### Task objective:
Render the lines from the first one through the line containing "Almirante Brown (102, 210)", inclusive, as a JSON list of strings with one string per line and blank lines omitted.
* START Data section *
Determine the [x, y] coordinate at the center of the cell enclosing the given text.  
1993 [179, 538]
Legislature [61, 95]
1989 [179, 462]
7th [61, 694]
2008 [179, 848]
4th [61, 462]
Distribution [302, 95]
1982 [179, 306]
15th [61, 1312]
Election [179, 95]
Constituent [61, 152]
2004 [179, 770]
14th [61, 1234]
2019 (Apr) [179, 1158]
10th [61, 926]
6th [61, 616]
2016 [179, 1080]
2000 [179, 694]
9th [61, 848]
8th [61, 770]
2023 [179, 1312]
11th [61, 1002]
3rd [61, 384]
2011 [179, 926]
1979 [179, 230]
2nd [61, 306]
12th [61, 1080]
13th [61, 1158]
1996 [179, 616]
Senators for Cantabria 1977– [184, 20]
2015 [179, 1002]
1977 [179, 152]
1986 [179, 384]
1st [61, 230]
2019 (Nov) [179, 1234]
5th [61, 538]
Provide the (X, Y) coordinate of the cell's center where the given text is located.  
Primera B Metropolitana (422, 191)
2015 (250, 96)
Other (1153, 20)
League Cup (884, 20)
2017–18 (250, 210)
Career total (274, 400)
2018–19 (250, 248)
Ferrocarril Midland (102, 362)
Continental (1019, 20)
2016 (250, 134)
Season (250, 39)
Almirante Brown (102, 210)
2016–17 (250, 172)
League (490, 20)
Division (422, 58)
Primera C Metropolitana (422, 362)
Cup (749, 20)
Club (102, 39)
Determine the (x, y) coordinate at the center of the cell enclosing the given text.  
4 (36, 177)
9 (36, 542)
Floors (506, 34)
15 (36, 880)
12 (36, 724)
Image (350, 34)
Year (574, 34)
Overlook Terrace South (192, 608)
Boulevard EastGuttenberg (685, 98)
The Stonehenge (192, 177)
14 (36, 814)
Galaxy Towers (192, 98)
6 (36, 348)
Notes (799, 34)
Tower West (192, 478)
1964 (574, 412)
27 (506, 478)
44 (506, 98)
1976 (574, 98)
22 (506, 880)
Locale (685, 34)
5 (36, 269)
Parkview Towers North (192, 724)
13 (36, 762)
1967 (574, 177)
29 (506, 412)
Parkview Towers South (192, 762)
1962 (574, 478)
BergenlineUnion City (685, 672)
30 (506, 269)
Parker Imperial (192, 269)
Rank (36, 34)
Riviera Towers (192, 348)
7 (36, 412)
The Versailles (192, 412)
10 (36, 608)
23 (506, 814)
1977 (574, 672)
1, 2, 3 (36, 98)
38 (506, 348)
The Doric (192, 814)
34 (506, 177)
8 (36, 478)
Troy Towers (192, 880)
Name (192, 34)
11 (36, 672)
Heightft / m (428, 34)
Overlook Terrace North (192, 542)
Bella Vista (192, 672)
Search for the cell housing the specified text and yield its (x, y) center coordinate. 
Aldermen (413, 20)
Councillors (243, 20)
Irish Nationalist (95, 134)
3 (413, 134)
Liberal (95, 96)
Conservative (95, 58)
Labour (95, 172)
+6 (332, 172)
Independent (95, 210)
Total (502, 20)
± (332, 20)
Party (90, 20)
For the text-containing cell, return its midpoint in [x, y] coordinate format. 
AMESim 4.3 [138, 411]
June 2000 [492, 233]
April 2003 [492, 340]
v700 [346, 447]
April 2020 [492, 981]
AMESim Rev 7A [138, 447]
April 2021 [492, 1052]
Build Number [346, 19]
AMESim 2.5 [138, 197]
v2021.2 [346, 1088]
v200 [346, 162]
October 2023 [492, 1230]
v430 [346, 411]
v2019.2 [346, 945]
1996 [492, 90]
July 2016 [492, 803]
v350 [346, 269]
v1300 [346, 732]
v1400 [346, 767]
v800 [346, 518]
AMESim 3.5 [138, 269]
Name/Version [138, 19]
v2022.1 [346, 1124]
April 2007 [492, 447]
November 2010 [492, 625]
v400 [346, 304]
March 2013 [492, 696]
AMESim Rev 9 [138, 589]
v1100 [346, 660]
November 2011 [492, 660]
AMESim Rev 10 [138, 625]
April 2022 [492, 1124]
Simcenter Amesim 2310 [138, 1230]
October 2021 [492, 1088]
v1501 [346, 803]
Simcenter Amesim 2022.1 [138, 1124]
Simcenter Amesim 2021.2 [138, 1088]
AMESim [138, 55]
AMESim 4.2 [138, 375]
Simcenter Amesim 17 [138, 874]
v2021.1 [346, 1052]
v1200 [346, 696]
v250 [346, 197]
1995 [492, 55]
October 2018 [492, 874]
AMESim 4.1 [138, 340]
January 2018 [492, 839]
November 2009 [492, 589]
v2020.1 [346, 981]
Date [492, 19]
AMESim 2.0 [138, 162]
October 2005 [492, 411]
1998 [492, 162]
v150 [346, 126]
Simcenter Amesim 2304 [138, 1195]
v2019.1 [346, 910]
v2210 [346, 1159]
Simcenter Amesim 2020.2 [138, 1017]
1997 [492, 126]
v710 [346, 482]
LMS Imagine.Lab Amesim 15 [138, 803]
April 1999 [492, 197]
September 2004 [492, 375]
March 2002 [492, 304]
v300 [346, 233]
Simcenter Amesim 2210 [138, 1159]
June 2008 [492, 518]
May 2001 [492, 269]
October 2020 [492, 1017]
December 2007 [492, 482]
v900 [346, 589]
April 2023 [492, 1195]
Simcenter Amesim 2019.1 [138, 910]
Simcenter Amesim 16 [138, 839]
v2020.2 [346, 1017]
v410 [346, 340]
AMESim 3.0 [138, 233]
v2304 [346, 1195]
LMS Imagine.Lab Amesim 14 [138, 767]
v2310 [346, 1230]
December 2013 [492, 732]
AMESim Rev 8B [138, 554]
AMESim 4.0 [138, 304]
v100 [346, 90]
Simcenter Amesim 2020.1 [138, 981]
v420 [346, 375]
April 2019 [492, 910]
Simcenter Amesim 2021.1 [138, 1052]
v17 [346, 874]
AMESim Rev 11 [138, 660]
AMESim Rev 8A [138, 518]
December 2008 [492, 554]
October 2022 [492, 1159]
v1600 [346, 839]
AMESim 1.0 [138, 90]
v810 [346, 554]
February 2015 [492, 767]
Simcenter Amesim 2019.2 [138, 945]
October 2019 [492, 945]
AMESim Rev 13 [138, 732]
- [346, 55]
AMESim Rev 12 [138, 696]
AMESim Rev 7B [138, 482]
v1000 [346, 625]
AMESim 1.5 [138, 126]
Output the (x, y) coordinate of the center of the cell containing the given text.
* END Data section *
### The answer:
[
  "Determine the [x, y] coordinate at the center of the cell enclosing the given text.  ",
  "1993 [179, 538]",
  "Legislature [61, 95]",
  "1989 [179, 462]",
  "7th [61, 694]",
  "2008 [179, 848]",
  "4th [61, 462]",
  "Distribution [302, 95]",
  "1982 [179, 306]",
  "15th [61, 1312]",
  "Election [179, 95]",
  "Constituent [61, 152]",
  "2004 [179, 770]",
  "14th [61, 1234]",
  "2019 (Apr) [179, 1158]",
  "10th [61, 926]",
  "6th [61, 616]",
  "2016 [179, 1080]",
  "2000 [179, 694]",
  "9th [61, 848]",
  "8th [61, 770]",
  "2023 [179, 1312]",
  "11th [61, 1002]",
  "3rd [61, 384]",
  "2011 [179, 926]",
  "1979 [179, 230]",
  "2nd [61, 306]",
  "12th [61, 1080]",
  "13th [61, 1158]",
  "1996 [179, 616]",
  "Senators for Cantabria 1977– [184, 20]",
  "2015 [179, 1002]",
  "1977 [179, 152]",
  "1986 [179, 384]",
  "1st [61, 230]",
  "2019 (Nov) [179, 1234]",
  "5th [61, 538]",
  "Provide the (X, Y) coordinate of the cell's center where the given text is located.  ",
  "Primera B Metropolitana (422, 191)",
  "2015 (250, 96)",
  "Other (1153, 20)",
  "League Cup (884, 20)",
  "2017–18 (250, 210)",
  "Career total (274, 400)",
  "2018–19 (250, 248)",
  "Ferrocarril Midland (102, 362)",
  "Continental (1019, 20)",
  "2016 (250, 134)",
  "Season (250, 39)",
  "Almirante Brown (102, 210)"
]